### Request:
Locate every line in the records below that contains the string "defaultTimeSignature", and copy each one in full.

/---

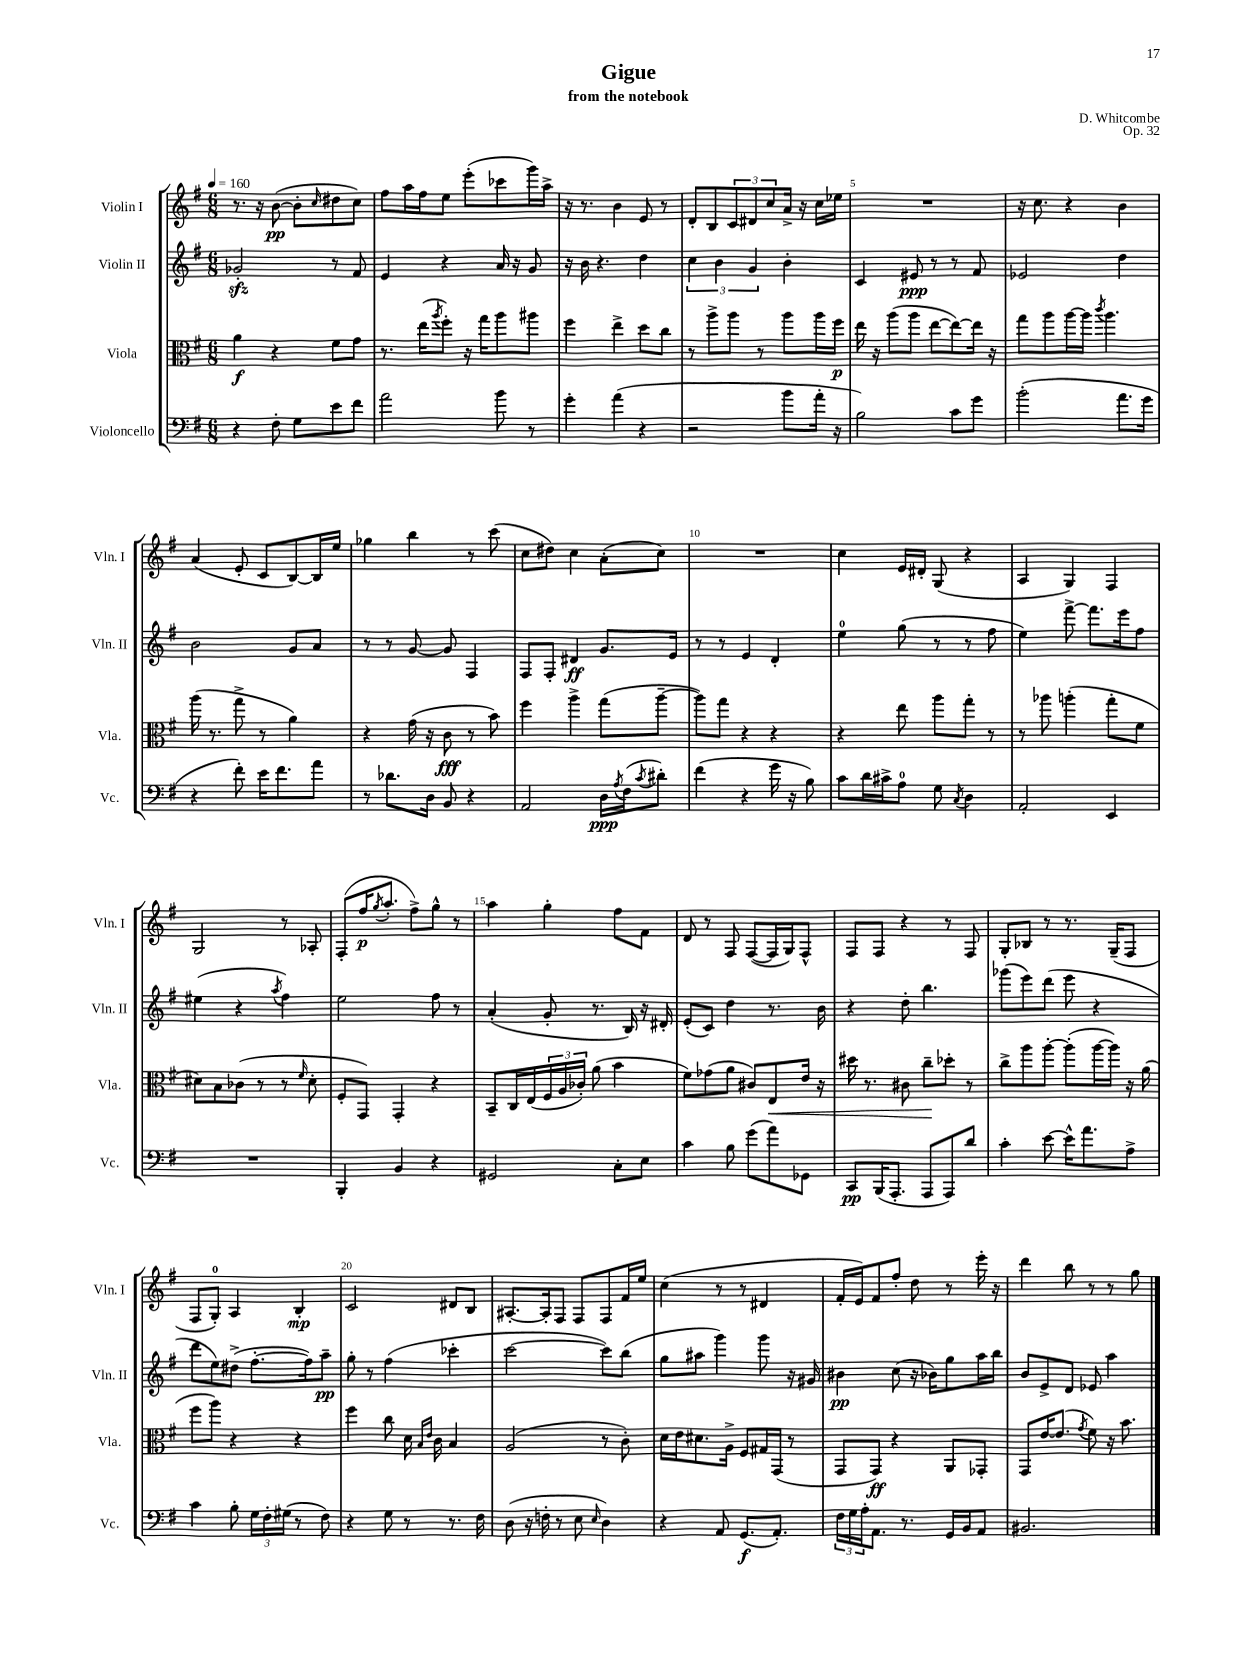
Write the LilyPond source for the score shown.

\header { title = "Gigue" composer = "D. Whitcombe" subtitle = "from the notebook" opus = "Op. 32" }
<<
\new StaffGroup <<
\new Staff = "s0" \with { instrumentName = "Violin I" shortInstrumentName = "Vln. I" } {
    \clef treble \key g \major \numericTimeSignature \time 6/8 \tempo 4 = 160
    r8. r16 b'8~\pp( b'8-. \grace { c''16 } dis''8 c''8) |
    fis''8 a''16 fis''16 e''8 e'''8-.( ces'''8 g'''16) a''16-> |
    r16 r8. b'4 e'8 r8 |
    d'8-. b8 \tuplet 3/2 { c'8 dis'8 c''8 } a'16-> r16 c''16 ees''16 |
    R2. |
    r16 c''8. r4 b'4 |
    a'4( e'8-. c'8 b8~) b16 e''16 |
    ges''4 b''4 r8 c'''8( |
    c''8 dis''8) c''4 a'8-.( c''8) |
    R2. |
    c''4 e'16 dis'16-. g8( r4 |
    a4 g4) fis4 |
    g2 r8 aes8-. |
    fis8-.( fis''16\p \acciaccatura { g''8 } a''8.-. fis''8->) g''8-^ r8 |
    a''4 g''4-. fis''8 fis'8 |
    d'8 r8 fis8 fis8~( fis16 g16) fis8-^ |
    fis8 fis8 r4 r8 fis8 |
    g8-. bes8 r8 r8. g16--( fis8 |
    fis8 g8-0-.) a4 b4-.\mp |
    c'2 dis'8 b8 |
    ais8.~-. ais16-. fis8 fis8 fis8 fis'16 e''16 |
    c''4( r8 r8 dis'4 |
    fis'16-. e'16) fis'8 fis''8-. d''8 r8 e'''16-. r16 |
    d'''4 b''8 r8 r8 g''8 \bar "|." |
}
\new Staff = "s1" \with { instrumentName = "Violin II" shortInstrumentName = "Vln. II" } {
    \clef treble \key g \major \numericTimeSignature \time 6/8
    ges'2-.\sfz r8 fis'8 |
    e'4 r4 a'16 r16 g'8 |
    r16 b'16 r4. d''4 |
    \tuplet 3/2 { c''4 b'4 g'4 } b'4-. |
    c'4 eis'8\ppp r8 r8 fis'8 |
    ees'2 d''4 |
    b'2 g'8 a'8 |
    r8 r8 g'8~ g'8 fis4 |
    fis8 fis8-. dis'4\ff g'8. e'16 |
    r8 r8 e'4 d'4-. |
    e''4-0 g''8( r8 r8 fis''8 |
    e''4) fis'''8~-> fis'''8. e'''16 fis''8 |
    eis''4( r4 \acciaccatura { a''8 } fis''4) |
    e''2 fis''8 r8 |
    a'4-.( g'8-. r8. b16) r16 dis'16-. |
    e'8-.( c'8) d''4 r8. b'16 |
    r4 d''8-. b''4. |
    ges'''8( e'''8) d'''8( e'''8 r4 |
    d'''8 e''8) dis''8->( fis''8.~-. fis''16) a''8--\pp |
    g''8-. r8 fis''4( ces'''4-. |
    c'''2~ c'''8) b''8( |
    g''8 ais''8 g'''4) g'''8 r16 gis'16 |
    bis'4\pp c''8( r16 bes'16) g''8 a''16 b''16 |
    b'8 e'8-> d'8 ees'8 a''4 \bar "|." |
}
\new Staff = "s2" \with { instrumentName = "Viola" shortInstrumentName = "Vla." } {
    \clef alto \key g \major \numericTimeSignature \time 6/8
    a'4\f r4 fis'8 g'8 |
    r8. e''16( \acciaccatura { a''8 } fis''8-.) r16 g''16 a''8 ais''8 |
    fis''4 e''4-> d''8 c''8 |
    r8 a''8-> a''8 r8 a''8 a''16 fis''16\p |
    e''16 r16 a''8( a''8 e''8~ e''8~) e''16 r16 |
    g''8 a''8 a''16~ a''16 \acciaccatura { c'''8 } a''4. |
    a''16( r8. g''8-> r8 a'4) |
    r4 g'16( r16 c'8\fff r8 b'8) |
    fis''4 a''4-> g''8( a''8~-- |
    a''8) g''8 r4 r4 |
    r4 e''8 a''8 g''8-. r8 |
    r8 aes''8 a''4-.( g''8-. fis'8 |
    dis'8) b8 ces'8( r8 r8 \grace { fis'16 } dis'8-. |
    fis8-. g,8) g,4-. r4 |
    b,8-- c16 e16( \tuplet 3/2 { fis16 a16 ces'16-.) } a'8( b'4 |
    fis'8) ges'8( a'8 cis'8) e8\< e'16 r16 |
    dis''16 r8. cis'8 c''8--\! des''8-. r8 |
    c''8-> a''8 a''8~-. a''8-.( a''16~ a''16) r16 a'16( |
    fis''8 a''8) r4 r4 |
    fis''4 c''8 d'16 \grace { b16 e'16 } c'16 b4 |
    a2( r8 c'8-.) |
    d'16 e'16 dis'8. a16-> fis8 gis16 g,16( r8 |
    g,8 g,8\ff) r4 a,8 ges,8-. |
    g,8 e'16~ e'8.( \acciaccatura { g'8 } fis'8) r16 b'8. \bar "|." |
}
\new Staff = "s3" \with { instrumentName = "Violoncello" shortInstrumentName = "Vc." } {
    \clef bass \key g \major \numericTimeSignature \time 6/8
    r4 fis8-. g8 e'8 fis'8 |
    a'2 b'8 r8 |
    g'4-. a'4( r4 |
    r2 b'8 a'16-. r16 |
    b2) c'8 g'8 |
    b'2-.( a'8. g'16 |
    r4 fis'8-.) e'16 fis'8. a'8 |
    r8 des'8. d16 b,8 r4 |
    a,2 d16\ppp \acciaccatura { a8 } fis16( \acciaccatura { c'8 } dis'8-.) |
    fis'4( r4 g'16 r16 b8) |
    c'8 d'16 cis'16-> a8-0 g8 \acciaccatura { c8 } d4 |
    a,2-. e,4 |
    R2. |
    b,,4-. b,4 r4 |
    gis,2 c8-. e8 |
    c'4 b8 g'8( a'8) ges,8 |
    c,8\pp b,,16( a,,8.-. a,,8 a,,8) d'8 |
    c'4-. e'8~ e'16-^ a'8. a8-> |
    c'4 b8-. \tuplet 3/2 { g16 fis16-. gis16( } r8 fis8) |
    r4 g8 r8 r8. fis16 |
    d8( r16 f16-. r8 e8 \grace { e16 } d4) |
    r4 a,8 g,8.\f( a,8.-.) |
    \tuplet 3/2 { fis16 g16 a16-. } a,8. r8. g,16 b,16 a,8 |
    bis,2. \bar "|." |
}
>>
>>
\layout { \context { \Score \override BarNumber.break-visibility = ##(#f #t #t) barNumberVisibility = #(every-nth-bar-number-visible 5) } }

\---
/---

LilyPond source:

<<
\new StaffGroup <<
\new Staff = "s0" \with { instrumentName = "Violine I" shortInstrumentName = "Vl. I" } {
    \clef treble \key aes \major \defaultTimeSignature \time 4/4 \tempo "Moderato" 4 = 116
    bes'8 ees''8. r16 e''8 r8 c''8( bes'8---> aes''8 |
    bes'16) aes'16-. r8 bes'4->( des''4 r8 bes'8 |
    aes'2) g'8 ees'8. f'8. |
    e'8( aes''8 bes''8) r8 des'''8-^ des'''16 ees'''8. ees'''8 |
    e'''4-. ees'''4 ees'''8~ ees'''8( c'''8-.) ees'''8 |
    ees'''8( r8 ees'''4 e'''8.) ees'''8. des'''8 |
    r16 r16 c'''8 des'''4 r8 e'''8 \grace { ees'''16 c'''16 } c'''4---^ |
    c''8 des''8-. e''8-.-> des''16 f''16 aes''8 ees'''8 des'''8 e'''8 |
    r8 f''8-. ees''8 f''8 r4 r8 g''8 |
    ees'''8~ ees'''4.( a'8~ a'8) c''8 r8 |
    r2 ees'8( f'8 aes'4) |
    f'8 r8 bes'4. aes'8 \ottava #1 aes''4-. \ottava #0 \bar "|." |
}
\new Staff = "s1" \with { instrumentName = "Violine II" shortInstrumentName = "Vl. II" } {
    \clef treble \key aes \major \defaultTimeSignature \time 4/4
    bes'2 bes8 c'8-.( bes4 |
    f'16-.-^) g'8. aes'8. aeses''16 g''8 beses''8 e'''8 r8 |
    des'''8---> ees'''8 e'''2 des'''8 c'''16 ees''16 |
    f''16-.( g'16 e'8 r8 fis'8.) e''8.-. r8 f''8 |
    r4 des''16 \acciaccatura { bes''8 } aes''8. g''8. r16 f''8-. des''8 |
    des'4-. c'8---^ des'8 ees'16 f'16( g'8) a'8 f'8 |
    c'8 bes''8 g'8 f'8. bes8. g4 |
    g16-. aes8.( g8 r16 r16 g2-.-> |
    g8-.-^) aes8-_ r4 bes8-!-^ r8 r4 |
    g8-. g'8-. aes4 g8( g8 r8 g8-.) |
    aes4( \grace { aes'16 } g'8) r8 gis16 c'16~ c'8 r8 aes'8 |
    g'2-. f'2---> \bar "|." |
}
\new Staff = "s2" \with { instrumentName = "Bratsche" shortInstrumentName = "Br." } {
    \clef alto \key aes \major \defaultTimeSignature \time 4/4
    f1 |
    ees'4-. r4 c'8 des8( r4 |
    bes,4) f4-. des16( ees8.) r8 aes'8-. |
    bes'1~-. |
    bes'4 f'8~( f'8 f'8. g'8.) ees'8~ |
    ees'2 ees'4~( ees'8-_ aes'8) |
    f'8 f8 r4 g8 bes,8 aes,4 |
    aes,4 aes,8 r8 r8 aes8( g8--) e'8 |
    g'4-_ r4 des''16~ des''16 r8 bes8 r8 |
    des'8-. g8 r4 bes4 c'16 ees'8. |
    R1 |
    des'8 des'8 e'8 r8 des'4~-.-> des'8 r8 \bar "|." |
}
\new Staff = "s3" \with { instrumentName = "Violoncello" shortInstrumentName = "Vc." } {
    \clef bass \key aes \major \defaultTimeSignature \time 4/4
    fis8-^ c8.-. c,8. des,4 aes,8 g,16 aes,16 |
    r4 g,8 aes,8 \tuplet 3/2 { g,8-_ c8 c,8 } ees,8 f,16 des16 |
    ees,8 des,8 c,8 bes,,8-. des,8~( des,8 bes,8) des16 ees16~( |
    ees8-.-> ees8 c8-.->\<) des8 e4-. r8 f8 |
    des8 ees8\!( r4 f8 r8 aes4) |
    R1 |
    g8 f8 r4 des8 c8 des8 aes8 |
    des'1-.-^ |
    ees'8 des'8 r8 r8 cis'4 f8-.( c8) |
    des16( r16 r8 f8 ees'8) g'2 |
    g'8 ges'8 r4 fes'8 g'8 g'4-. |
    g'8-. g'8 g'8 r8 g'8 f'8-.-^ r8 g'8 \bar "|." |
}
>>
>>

\---

### Problem solution:
    \clef treble \key aes \major \defaultTimeSignature \time 4/4 \tempo "Moderato" 4 = 116
    \clef treble \key aes \major \defaultTimeSignature \time 4/4
    \clef alto \key aes \major \defaultTimeSignature \time 4/4
    \clef bass \key aes \major \defaultTimeSignature \time 4/4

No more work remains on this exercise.